■ Given records:
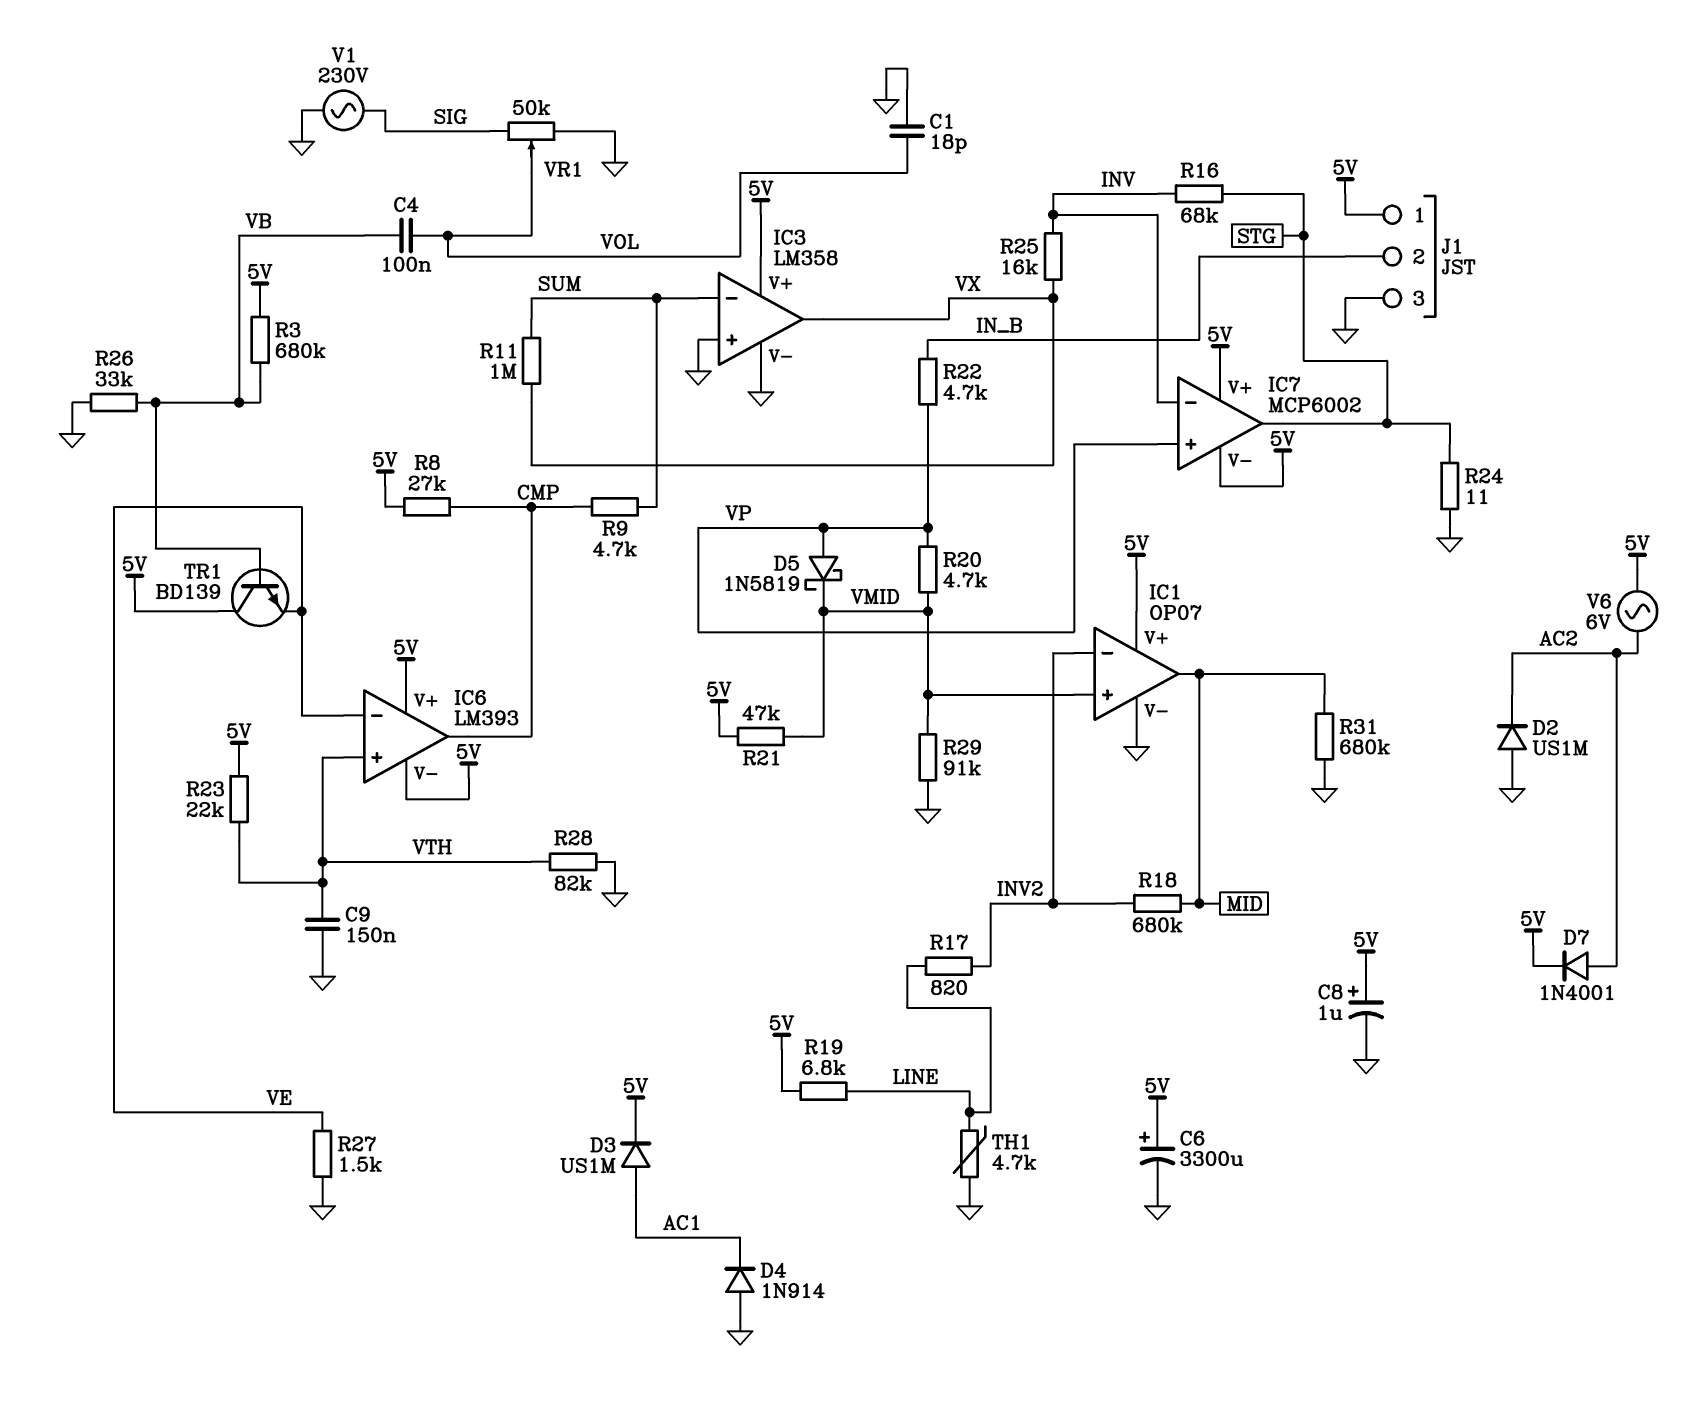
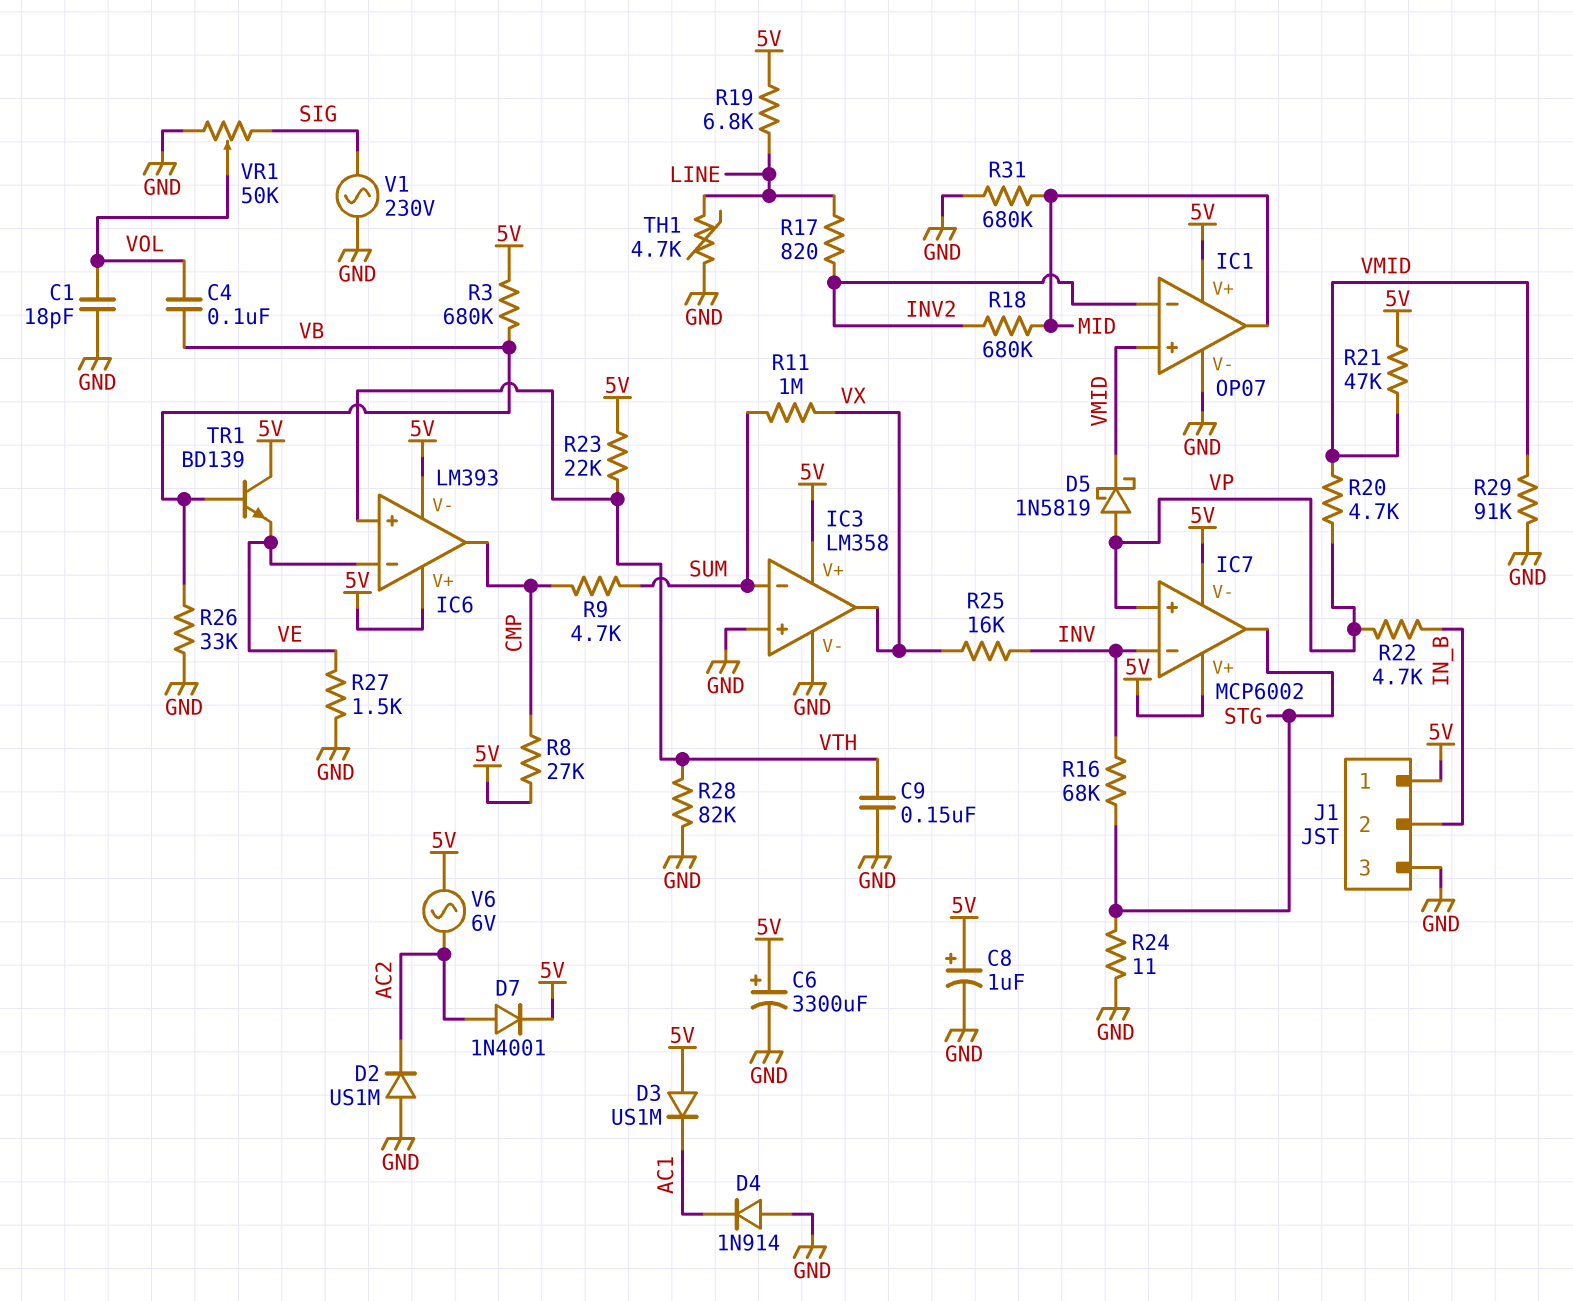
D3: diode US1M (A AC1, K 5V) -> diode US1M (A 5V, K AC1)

---

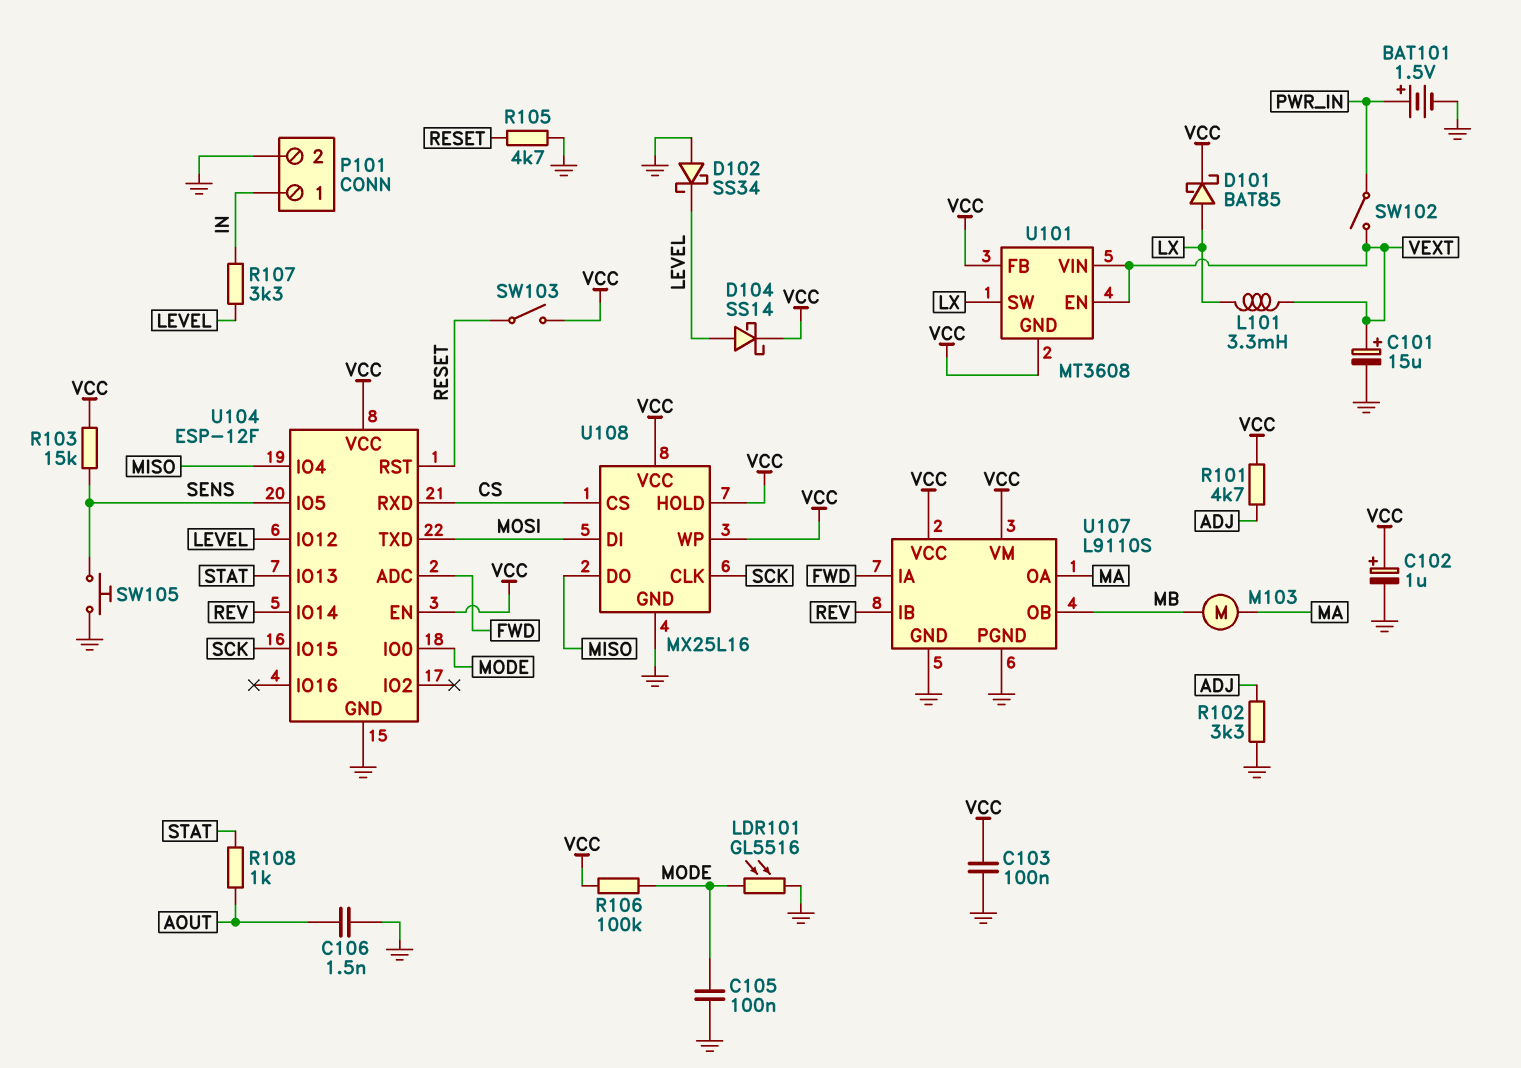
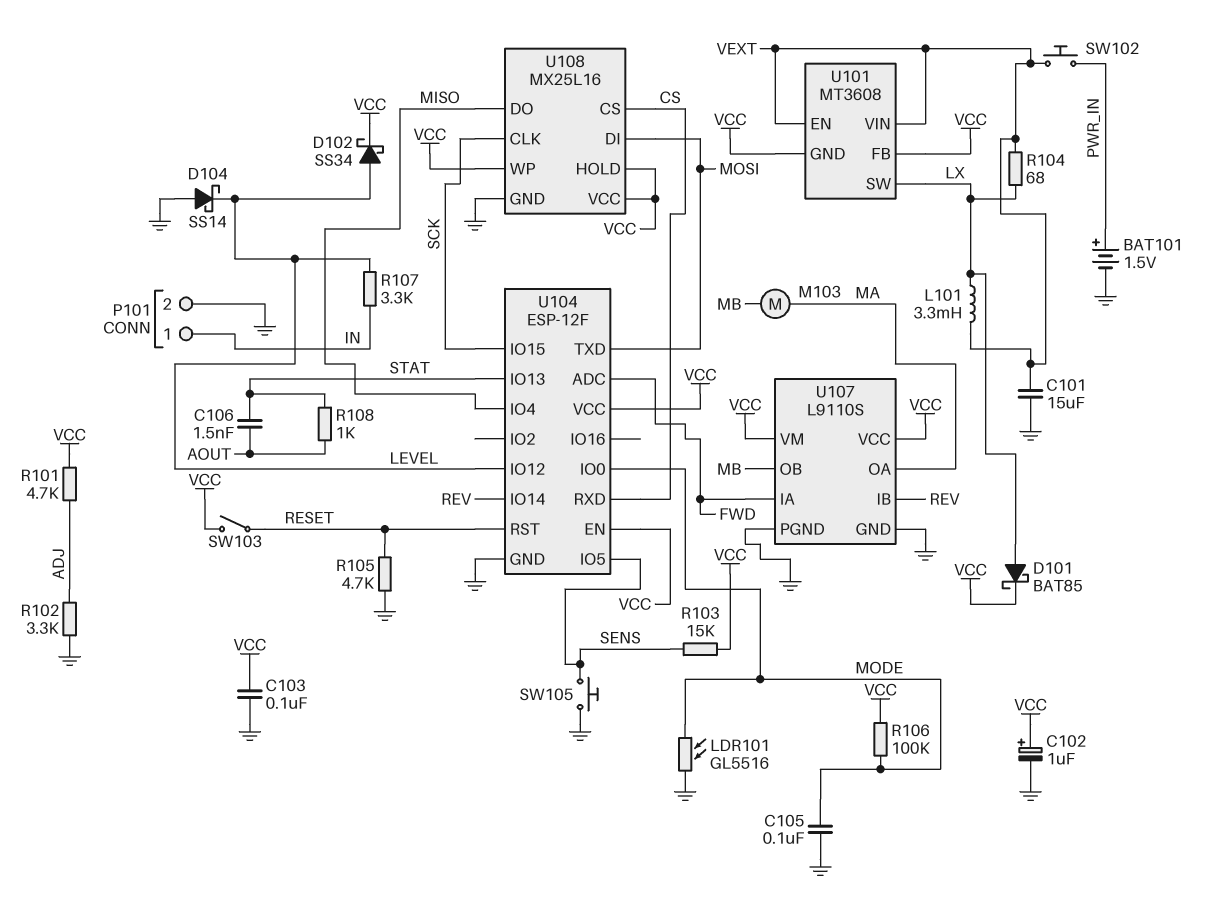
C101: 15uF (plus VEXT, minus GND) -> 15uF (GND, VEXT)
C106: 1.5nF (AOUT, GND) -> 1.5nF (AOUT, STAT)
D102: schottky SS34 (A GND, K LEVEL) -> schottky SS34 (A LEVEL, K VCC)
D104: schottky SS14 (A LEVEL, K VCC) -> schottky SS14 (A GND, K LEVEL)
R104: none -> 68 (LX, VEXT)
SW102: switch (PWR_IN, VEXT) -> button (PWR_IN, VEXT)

* * *

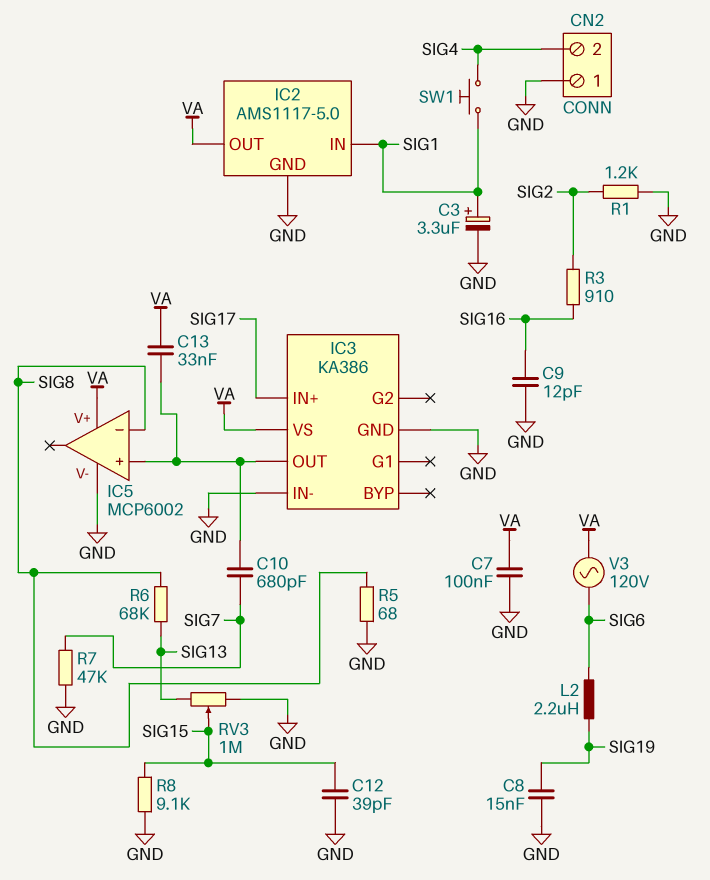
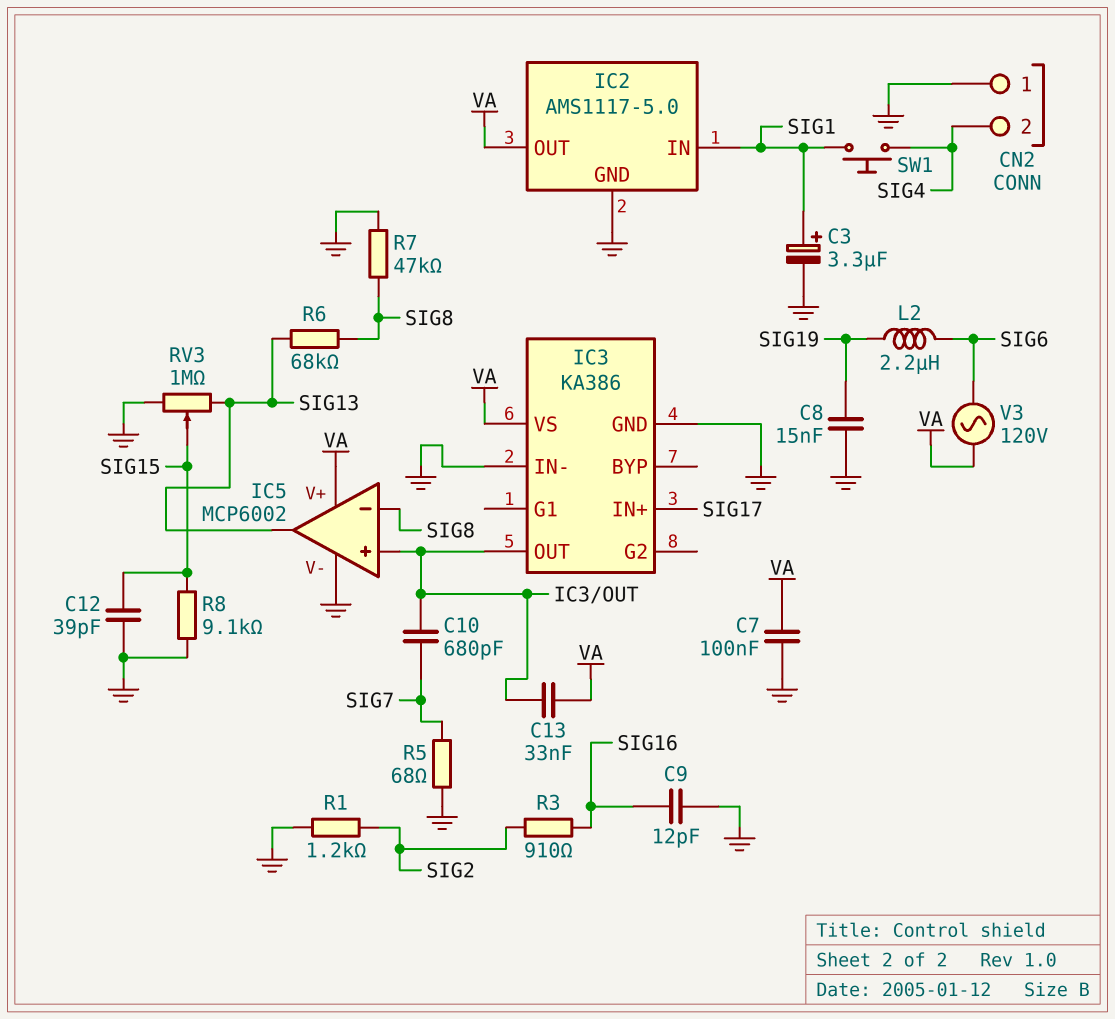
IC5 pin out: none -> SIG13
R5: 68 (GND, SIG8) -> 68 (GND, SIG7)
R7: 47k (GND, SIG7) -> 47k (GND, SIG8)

■ Your objective:
Find the lines above that hold "VEXT", then copy each of them.

■ Task result:
C101: 15uF (plus VEXT, minus GND) -> 15uF (GND, VEXT)
R104: none -> 68 (LX, VEXT)
SW102: switch (PWR_IN, VEXT) -> button (PWR_IN, VEXT)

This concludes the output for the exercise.